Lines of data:
○ ○ ○ ○
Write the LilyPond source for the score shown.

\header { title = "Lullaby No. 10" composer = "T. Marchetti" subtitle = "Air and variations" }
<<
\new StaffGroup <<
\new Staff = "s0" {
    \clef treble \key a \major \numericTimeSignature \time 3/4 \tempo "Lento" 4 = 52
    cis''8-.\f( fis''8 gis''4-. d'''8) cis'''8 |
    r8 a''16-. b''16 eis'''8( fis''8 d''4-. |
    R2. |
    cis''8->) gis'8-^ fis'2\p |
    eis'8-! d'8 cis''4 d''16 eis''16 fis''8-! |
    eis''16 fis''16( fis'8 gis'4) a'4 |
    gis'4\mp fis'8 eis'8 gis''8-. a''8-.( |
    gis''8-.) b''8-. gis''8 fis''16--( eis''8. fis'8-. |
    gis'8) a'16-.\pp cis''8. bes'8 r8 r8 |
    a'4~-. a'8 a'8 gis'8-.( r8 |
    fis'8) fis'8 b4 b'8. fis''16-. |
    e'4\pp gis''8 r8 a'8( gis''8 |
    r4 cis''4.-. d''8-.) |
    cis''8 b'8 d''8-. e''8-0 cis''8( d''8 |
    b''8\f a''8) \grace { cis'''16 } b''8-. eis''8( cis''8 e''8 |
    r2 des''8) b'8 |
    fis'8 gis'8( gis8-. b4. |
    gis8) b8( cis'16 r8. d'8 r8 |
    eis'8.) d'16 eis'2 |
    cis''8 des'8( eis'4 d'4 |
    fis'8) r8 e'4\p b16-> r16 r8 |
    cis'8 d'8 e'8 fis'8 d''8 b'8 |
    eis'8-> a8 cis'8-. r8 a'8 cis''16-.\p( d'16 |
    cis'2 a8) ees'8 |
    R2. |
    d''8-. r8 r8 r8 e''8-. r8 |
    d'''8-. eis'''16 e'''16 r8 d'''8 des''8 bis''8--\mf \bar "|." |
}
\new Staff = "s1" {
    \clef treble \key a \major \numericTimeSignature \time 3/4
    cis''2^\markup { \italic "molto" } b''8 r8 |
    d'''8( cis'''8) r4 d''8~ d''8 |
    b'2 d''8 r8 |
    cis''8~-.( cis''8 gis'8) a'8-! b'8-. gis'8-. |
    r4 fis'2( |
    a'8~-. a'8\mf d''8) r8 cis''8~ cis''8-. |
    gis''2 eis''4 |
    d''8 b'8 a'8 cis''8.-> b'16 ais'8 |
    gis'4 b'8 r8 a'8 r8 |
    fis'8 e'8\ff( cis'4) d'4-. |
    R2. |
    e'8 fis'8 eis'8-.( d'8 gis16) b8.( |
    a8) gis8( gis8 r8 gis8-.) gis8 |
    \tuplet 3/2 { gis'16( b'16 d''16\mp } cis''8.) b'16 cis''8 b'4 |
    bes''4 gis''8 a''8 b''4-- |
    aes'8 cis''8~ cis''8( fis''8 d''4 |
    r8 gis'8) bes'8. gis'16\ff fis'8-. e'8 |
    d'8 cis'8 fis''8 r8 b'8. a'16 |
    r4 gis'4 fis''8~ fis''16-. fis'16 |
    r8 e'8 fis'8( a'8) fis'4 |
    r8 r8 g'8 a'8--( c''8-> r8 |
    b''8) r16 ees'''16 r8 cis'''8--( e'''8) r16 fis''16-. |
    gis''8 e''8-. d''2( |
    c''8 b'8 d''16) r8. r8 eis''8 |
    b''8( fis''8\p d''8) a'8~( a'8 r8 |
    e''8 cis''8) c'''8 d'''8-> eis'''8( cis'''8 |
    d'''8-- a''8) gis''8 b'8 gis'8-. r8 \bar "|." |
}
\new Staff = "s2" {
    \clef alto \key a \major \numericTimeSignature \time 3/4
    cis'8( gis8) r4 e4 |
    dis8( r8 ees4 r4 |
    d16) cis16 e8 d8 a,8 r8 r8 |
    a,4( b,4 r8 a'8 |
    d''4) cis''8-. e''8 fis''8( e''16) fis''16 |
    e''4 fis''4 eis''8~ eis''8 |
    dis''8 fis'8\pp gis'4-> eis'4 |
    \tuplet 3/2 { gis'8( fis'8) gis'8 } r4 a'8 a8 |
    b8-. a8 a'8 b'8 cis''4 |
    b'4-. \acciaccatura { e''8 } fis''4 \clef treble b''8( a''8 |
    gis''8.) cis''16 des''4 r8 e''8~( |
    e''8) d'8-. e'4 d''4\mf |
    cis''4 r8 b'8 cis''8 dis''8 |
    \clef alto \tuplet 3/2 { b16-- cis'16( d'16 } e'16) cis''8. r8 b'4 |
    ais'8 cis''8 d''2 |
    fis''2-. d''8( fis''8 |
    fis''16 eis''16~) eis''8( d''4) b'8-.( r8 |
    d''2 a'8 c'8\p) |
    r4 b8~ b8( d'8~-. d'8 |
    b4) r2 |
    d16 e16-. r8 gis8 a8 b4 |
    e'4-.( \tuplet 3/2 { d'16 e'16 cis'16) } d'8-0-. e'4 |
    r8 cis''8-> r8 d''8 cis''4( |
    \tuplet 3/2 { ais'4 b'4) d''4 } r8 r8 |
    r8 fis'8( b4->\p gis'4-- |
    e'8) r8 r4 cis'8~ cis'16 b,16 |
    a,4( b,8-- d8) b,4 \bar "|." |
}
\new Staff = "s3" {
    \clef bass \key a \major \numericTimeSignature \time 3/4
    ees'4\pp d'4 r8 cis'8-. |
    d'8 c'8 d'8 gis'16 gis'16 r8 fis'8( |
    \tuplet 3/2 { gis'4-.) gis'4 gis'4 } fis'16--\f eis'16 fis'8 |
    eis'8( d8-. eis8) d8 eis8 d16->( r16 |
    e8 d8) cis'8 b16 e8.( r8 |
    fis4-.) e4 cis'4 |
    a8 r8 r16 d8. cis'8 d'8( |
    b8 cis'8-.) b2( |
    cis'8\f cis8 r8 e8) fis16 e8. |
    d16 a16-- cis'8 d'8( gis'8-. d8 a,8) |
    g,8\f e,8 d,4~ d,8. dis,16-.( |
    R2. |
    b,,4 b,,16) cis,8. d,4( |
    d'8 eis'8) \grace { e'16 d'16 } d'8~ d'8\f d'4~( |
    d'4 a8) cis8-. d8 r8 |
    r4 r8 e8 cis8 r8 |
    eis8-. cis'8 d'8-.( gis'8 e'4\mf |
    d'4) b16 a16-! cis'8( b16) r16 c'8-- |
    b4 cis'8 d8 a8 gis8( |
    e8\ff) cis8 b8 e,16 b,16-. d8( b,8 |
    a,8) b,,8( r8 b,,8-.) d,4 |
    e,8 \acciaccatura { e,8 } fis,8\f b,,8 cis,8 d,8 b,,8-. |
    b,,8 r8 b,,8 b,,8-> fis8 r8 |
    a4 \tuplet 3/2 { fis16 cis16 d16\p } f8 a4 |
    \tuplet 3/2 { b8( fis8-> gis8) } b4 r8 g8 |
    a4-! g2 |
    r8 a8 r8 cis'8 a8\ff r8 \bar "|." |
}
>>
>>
○ ○ ○ ○
Your objective: Please list every line in the material above that contains the string "time", treating uppercase and lowercase as different.

Response to this task:
    \clef treble \key a \major \numericTimeSignature \time 3/4 \tempo "Lento" 4 = 52
    \clef treble \key a \major \numericTimeSignature \time 3/4
    \clef alto \key a \major \numericTimeSignature \time 3/4
    \clef bass \key a \major \numericTimeSignature \time 3/4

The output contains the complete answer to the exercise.